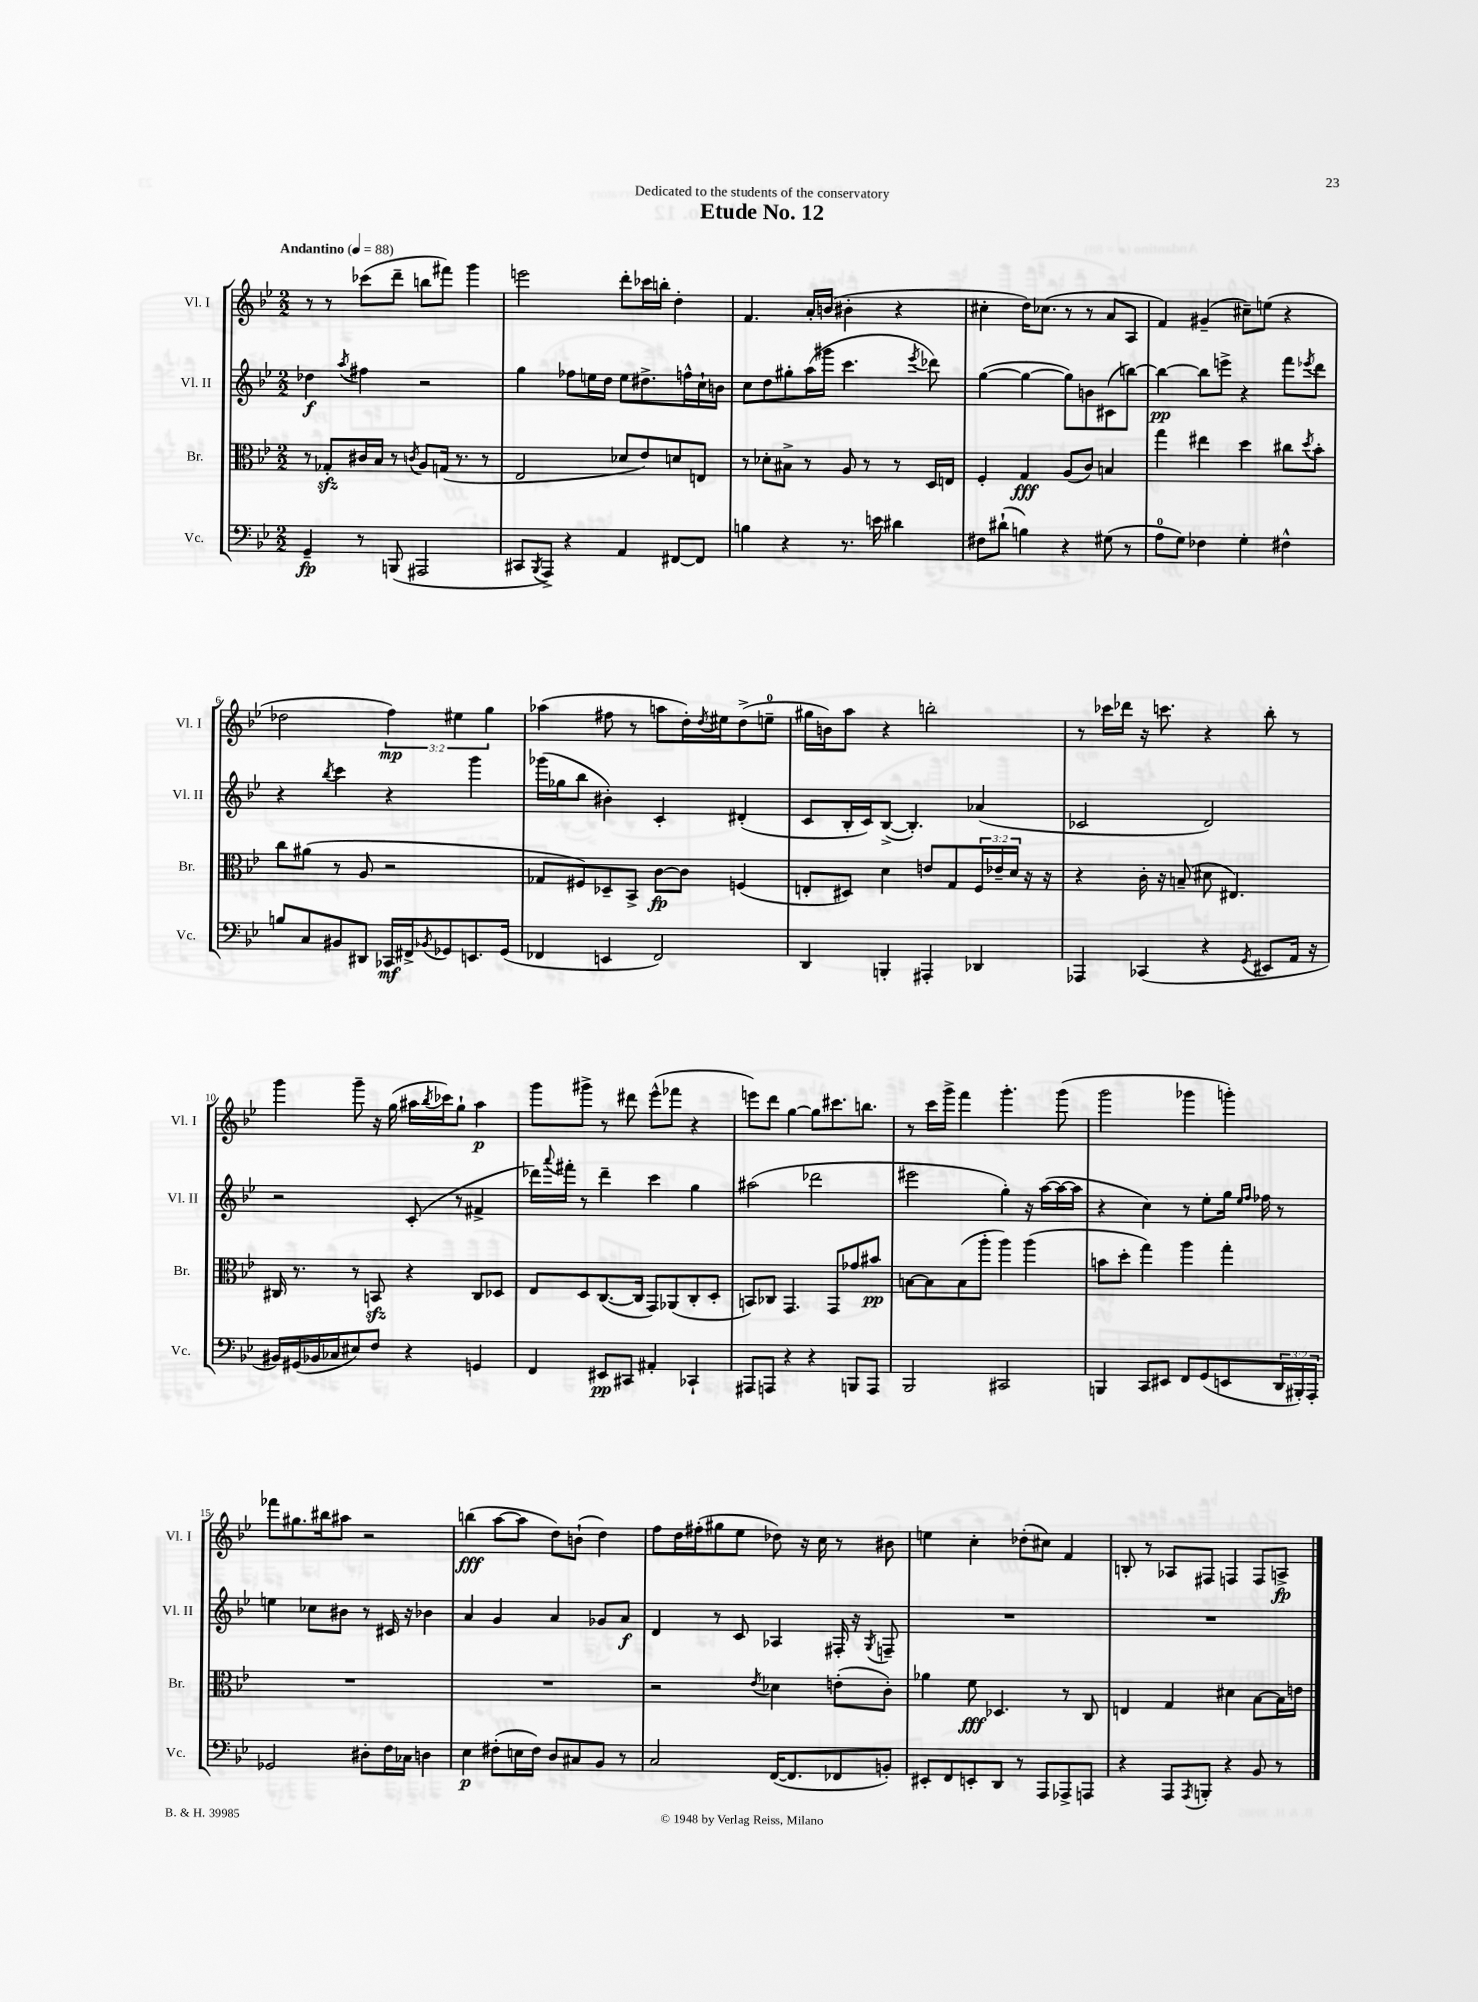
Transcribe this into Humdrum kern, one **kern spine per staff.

**kern	**kern	**kern	**kern
*staff4	*staff3	*staff2	*staff1
*clefF4	*clefC3	*clefG2	*clefG2
*k[b-e-]	*k[b-e-]	*k[b-e-]	*k[b-e-]
*M2/2	*M2/2	*M2/2	*M2/2
*MM88	*MM88	*MM88	*MM88
4GG~	8r	4dd-	8r
.	8G-'	.	8r
.	.	8qaa	.
8r	16c#	4ff#	(8ccc-
.	16B-	.	.
(8BBB	8r	.	8ddd~
.	8qc	.	.
2AAA#	8A	2r	8bb
.	(16G	.	8fff#)
.	8.r	.	.
.	.	.	4ggg
.	8r	.	.
=	=	=	=
8CC#	2E-	4gg	2eee
8qBBB-	.	.	.
8AAA^)	.	.	.
4r	.	8ff-	.
.	.	16ee	.
.	.	16dd	.
4AA	8d-	8ee	8ddd'
.	8e-)	8.dd#^	16ccc-
.	.	.	16bb'
[8FF#	8d	.	4dd'
.	.	16ff^^	.
8FF#]	8E	16cc`	.
.	.	16b	.
=	=	=	=
4B	8r	8cc	4.f
.	8d-'	8dd	.
4r	8B#^	8gg#'	.
.	8r	(16aa	16a'
.	.	16ggg#	(16b
8.r	8A	4.ccc	4b#'
.	8r	.	.
16e	.	.	.
4d#	8r	.	4r
.	.	8qeee-	.
.	16D	8ddd-)	.
.	16E	.	.
=	=	=	=
8F#	4F'	([4gg	4cc#'
(8d#`	.	.	.
4B)	4G	4gg_	16dd)
.	.	.	(8.cc-
4r	(8A	8gg])	8r
.	8c)	8b	8r
(8G#	4B	(8c#	8a
8r	.	[8bb)	8A
=	=	=	=
8A	4gg	4bb_	4f)
8G)	.	.	.
4F-	4ee#	8bb]	(4g#~
.	.	8eee^	.
4G'	4dd	4r	8cc#~)
.	.	.	(8ee
4F#^^	8cc#	8fff	4r
.	8qdd	8qeee-	.
.	8b-'	8ddd	.
=	=	=	=
8B	8cc	4r	2dd-
8C	(8a#	.	.
.	.	8qbb-	.
8BB#	8r	4ccc	.
8DD#	8A	.	.
16CC-	2r	4r	6ff)
16FF#^	.	.	.
8qBB-	.	.	.
8GG-	.	.	.
.	.	.	6ee#
8.EE	.	4ggg	.
.	.	.	6gg
(16GG-	.	.	.
=	=	=	=
4FF-	8G-	(16ggg-	(4aa-
.	.	16gg-	.
.	8F#)	8bb-	.
4EE	8D-~	4b#')	8ff#
.	8BB-^	.	8r
2FF-)	[8c	4c'	8aa
.	8c]	.	16dd')
.	.	.	8qdd
.	.	.	16ee#
.	(4F	(4d#'	(8dd^
.	.	.	8ee~
=	=	=	=
4DD	8E'	8c	16gg#
.	.	.	16b)
.	8D#)	16B-'	8aa
.	.	16c)	.
4BBB'	4d	([8B-^	4r
.	.	4.B-'])	.
4AAA#'	8e	.	2bb'
.	8G	.	.
4DD-	24F	(4a-	.
.	24e-~	.	.
.	24d	.	.
.	16r	.	.
.	16r	.	.
=	=	=	=
4AAA-	4r	2c-	8r
.	.	.	16ccc-
.	.	.	16ddd-
(4CC-	16c'	.	16r
.	16r	.	8.ccc
.	(8B~	.	.
4r	8d#	2d)	4r
.	4.E#)	.	.
8qGG	.	.	.
8EE#	.	.	8bb-'
16AA	.	.	8r
16r	.	.	.
=	=	=	=
16BB#)	16C#	2r	4ggg
(16GG#	8.r	.	.
16BB-	.	.	.
16C-	.	.	.
8E#)	8r	.	8ggg~
8F	8BB	.	16r
.	.	.	(16gg
4r	4r	(8c'	16aa#
.	.	.	8qbb-
.	.	.	16ccc-)
.	.	8r	8gg`
4GG	8C#	4f#^	4aa#
.	8D-	.	.
=	=	=	=
4FF	8E-	16ddd-)	8ggg
.	.	8qqaaa	.
.	.	16fff#'	.
.	8D	8r	8ggg#^
8EE#	([8.C	4ddd-~	8r
8CC#	.	.	8ddd#
.	16C]	.	.
4AA#'	8GG)	4ccc	(8eee-^^
.	(8AA-	.	8fff-
4CC-`	8C'	4gg	4r
.	8D'	.	.
=	=	=	=
8AAA#	8BB)	(2aa#	8eee)
8AAA	8C-	.	8ddd
4r	4.GG	.	[4gg
4r	.	2ddd-	8gg]
.	8GG	.	8.ccc#
8BBB	8g-	.	.
.	.	.	8.bb
8AAA	8b#	.	.
=	=	=	=
2BBB-	[8B	2eee#	8r
.	8B]	.	16ccc
.	.	.	16ggg^
.	(8B	.	4fff
.	8aa'	.	.
2CC#	4aa)	4gg')	4.ggg'
.	(4aa	16r	.
.	.	([16aa	.
.	.	16aa_	(8ggg
.	.	16aa]	.
=	=	=	=
4BBB	8b	4r	2ggg
.	8dd'	.	.
8CC	4gg)	4cc)	.
8EE#	.	.	.
8FF	4aa	8r	4ggg-
(8GG	.	8ee-'	.
8EE	4gg'	16gg	4ggg')
.	.	16qqee-	.
.	.	16qqff	.
.	.	16ff-	.
24DD	.	8r	.
24BBB#')	.	.	.
24AAA'	.	.	.
=	=	=	=
2GG-	1r	4ee	8fff-
.	.	.	8.gg#
.	.	8cc-	.
.	.	.	16bb#
.	.	8b#	8aa#
8D#'	.	8r	2r
16F	.	16c#	.
16C-	.	16r	.
4D	.	4b-	.
=	=	=	=
4E-	1r	4a	(4bb
(8F#'	.	4g	[8aa
16E	.	.	8aa]
16F#)	.	.	.
8D	.	4a	8dd)
8C#	.	.	(8b`
8BB-	.	8g-	4dd)
8r	.	8a	.
=	=	=	=
2C	2r	4d	8ff
.	.	.	16dd
.	.	.	(16ff#'
.	.	8r	8gg#
.	.	8c	8ee-
.	8qe-	.	.
([16FF	4d-	4A-	8dd-)
8.FF]	.	.	.
.	.	.	16r
.	.	.	16cc
8FF-	(8e'	16F#'	8r
.	.	16r	.
.	.	8qG	.
8BB')	8c')	8F~	8b#
=	=	=	=
8EE#'	4a-	1r	4ee
8FF	.	.	.
8EE'	8f	.	4cc'
8DD	4.D-	.	.
8r	.	.	(8dd-'
8AAA	.	.	8cc#)
8AAA-^	8r	.	4f
8AAA	8C	.	.
=	=	=	=
4r	4E	1r	8B'
.	.	.	8r
8AAA	4G	.	8A-
8qAAA	.	.	.
8BBB'	.	.	8F#
4r	4d#	.	4F
8BB-	[8B-	.	8F
8r	16B-]	.	8A^
.	16e	.	.
==	==	==	==
*-	*-	*-	*-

--------------------

• **What you are asked to do**: Find every line of the material that contains the string "kern" and copy each one. Uppercase and lowercase letters count as different.

• **Exercise answer**:
Transcribe this into Humdrum kern, one **kern spine per staff.
**kern	**kern	**kern	**kern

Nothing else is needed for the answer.